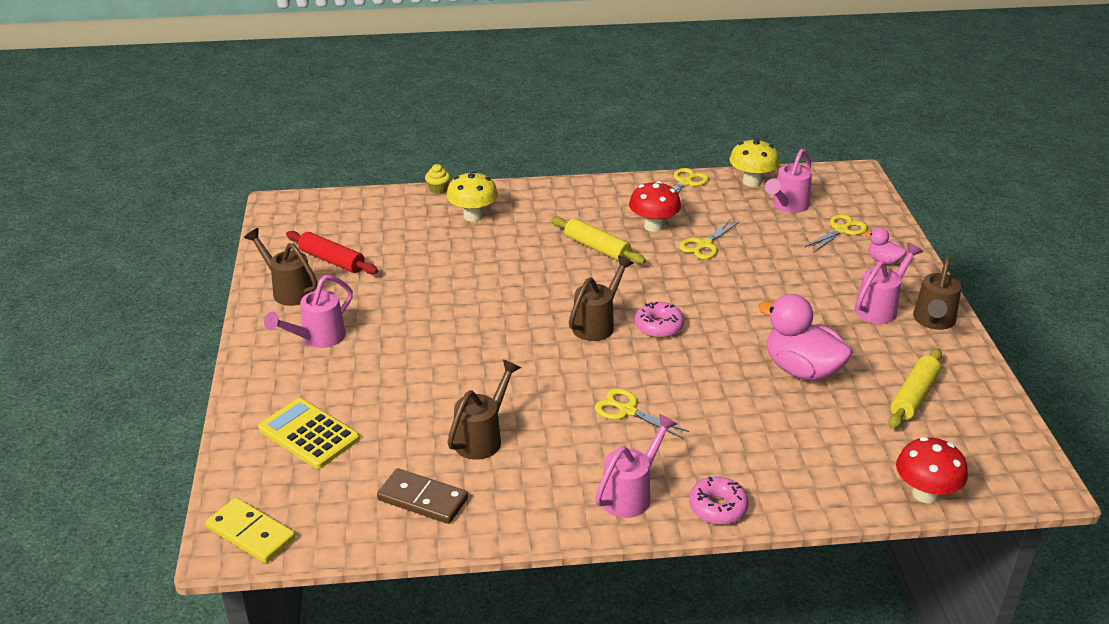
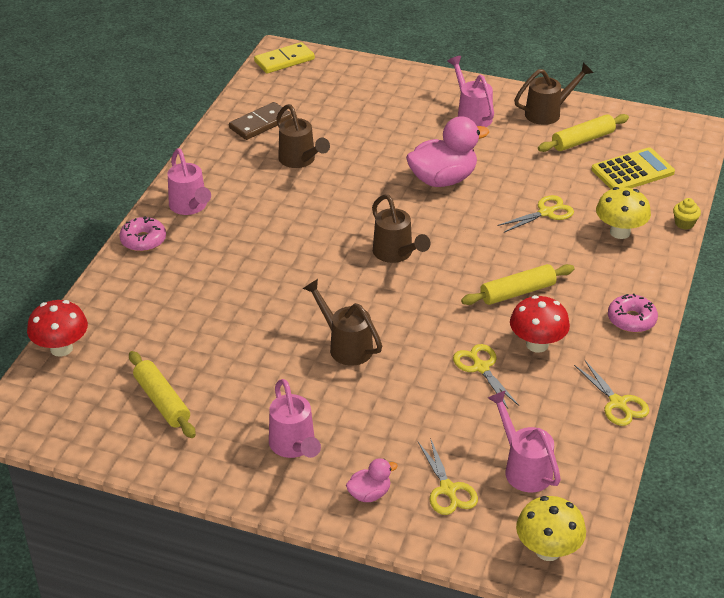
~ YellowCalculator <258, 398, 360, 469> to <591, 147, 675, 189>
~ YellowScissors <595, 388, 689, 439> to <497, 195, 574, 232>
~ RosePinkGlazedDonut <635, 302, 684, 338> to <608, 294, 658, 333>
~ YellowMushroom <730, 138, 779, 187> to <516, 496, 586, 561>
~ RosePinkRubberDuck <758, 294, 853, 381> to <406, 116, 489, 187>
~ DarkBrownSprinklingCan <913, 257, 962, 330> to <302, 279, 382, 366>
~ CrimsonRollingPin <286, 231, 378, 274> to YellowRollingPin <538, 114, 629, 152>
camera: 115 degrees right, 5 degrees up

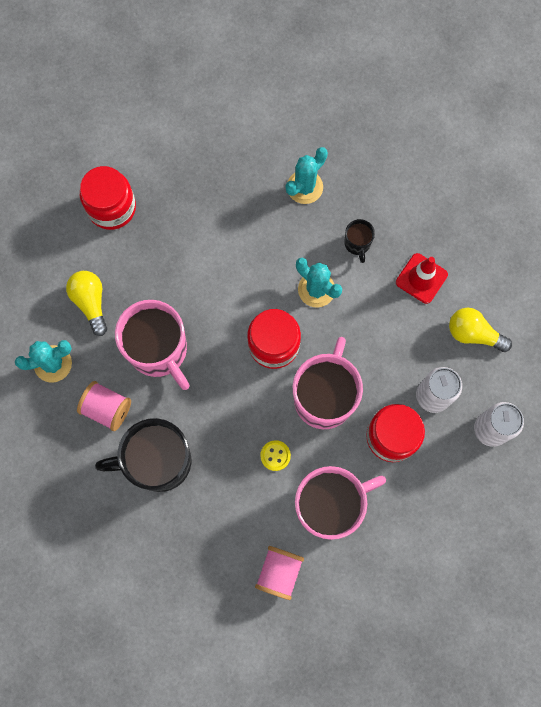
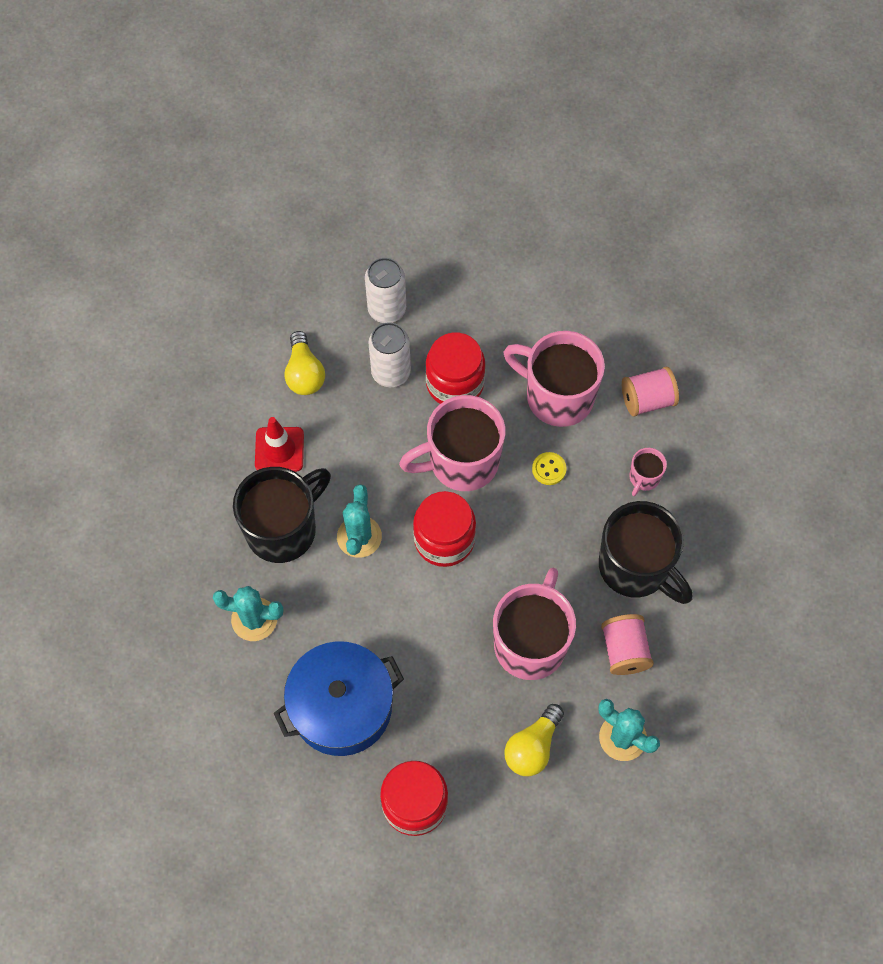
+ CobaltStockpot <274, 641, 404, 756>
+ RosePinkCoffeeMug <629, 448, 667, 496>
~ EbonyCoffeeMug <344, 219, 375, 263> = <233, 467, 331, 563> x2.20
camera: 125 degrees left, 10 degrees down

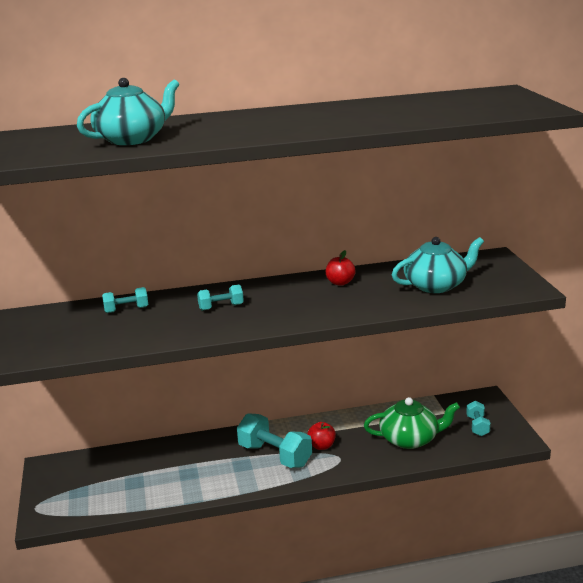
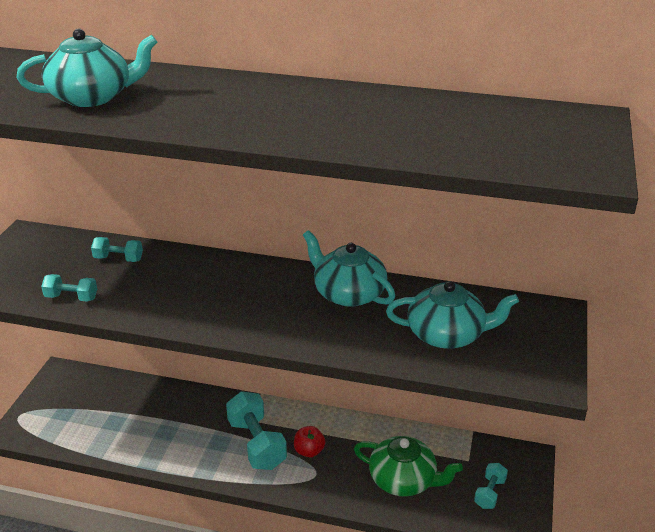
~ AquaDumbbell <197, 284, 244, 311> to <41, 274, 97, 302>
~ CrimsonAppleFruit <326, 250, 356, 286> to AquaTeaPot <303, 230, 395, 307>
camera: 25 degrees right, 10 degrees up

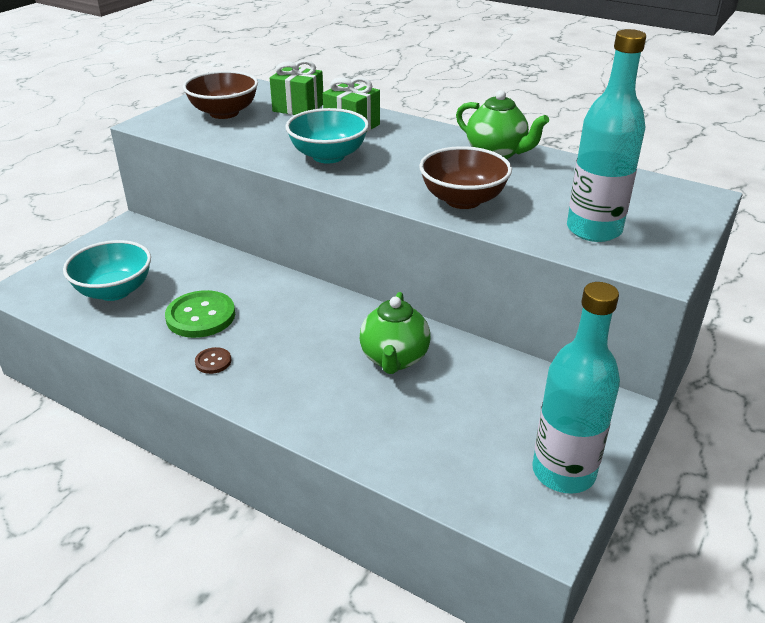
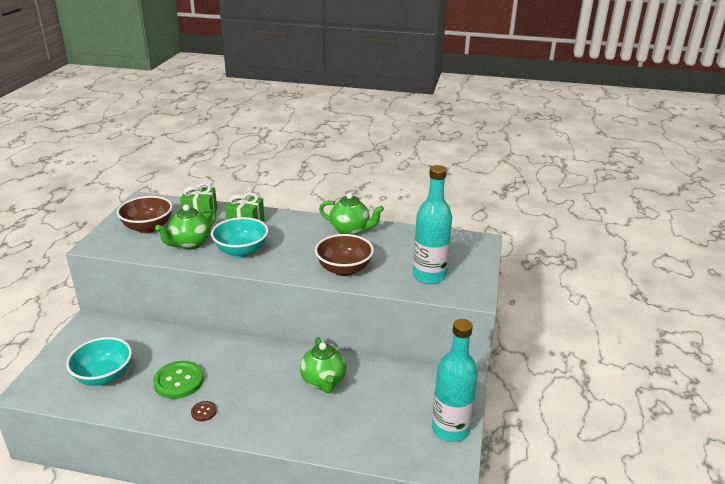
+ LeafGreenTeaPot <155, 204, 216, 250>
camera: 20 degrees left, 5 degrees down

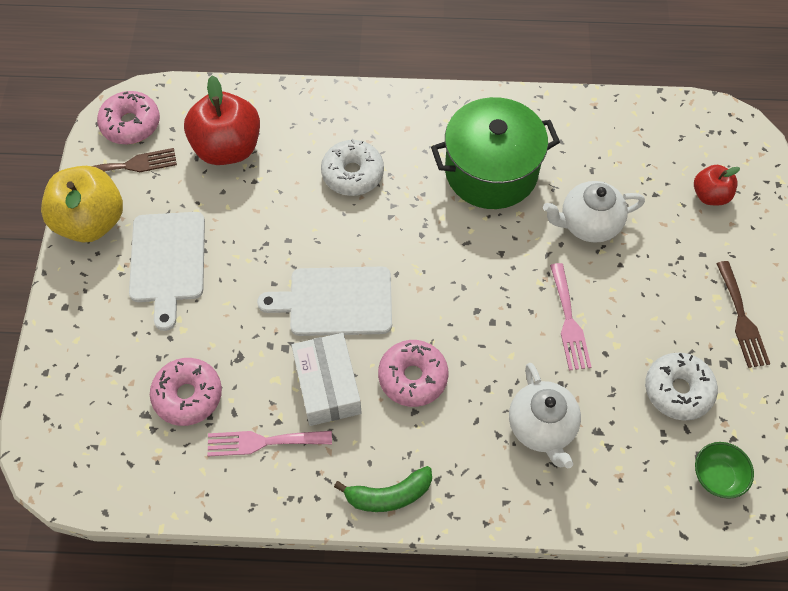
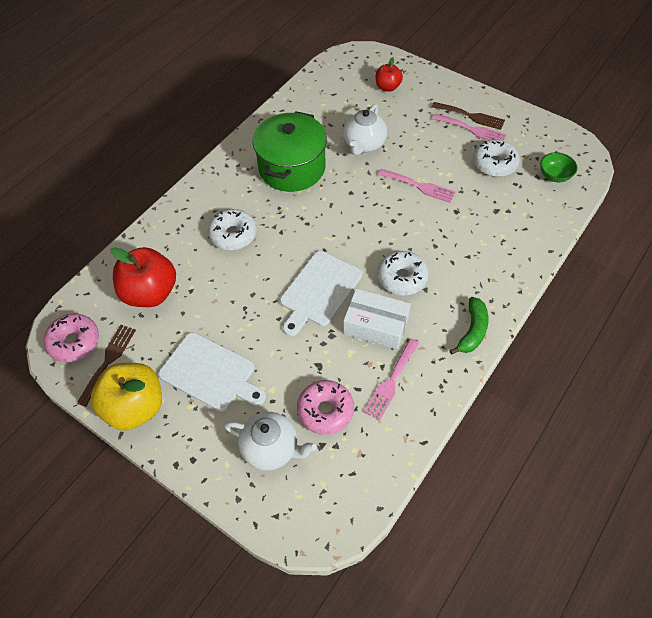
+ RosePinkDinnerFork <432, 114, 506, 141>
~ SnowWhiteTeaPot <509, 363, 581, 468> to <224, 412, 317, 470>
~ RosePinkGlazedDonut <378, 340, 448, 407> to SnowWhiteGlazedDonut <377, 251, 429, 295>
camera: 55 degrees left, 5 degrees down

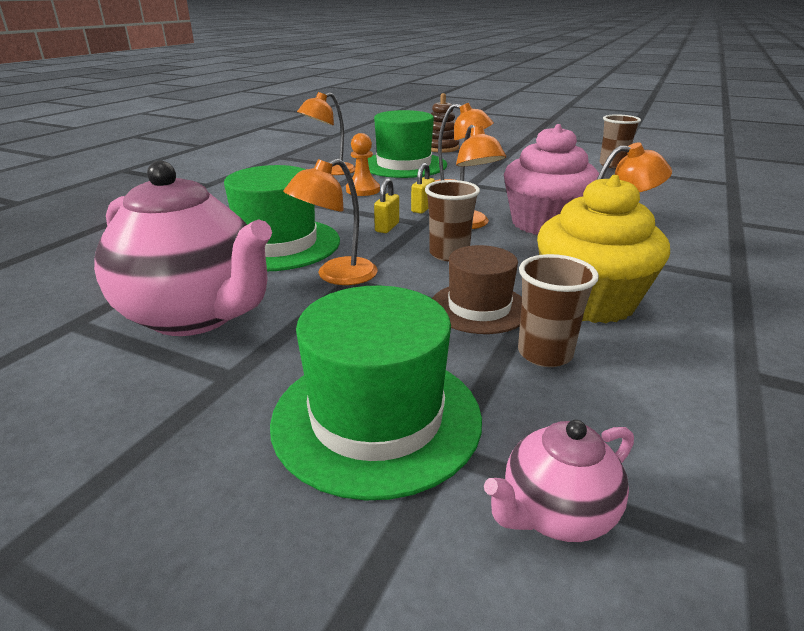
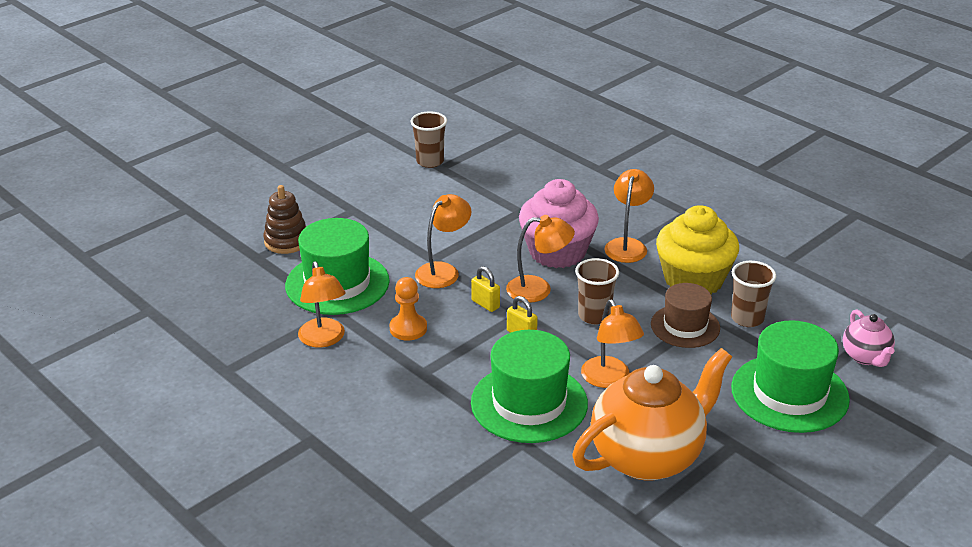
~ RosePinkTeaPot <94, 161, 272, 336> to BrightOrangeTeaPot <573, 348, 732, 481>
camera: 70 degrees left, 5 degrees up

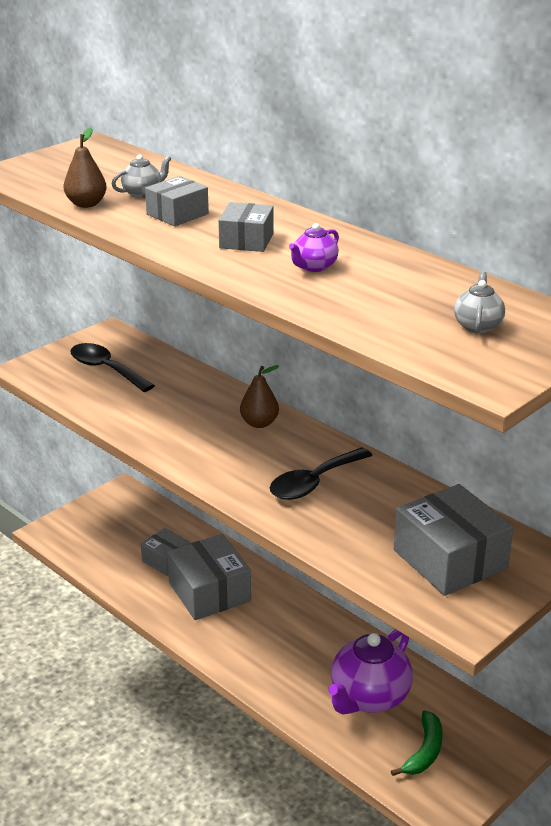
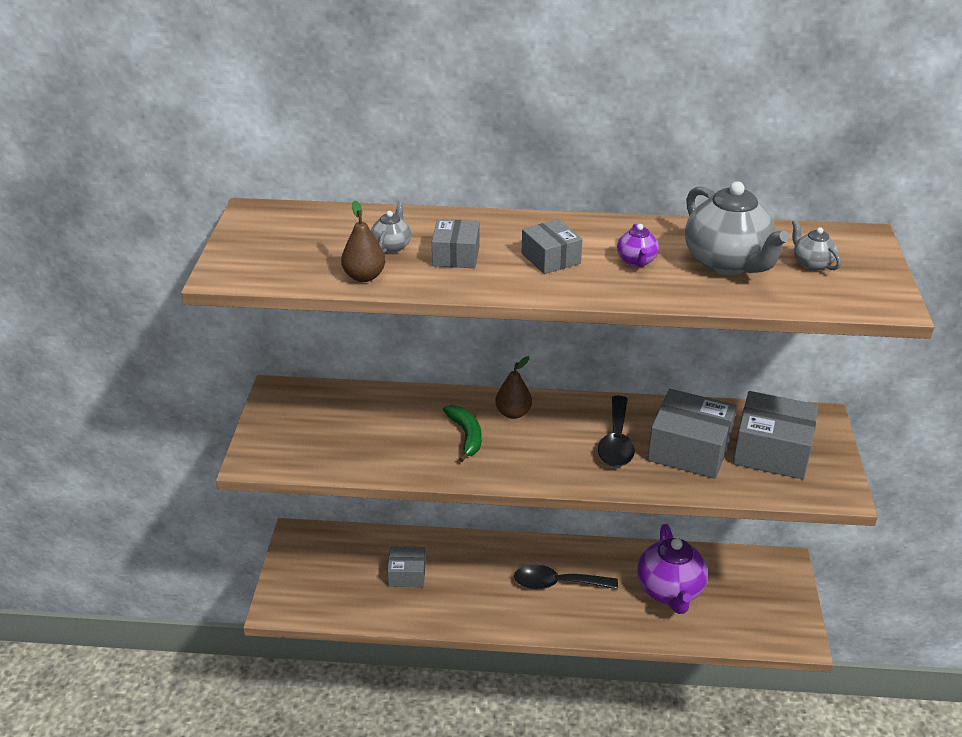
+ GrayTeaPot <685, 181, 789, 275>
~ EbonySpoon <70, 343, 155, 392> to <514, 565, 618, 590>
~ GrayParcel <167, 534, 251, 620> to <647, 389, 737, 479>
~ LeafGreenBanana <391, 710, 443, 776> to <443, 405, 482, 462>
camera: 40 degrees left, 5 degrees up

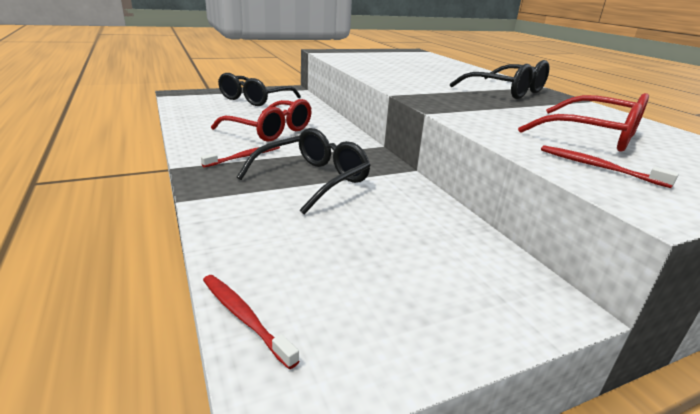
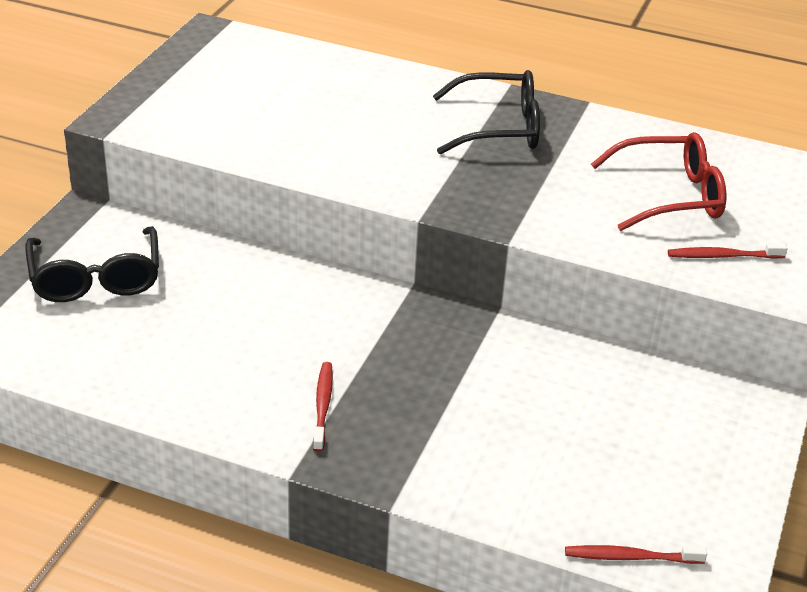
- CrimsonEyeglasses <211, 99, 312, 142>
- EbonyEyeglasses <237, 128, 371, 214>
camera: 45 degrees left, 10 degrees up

### HOW TO COMPLETE THIS TASK
Please give again the entries word for word, starting at the first line and ending with the line that contains "114, 629, 152>"; include both of those lines but none of the pictures.

### TASK SOLUTION
~ YellowCalculator <258, 398, 360, 469> to <591, 147, 675, 189>
~ YellowScissors <595, 388, 689, 439> to <497, 195, 574, 232>
~ RosePinkGlazedDonut <635, 302, 684, 338> to <608, 294, 658, 333>
~ YellowMushroom <730, 138, 779, 187> to <516, 496, 586, 561>
~ RosePinkRubberDuck <758, 294, 853, 381> to <406, 116, 489, 187>
~ DarkBrownSprinklingCan <913, 257, 962, 330> to <302, 279, 382, 366>
~ CrimsonRollingPin <286, 231, 378, 274> to YellowRollingPin <538, 114, 629, 152>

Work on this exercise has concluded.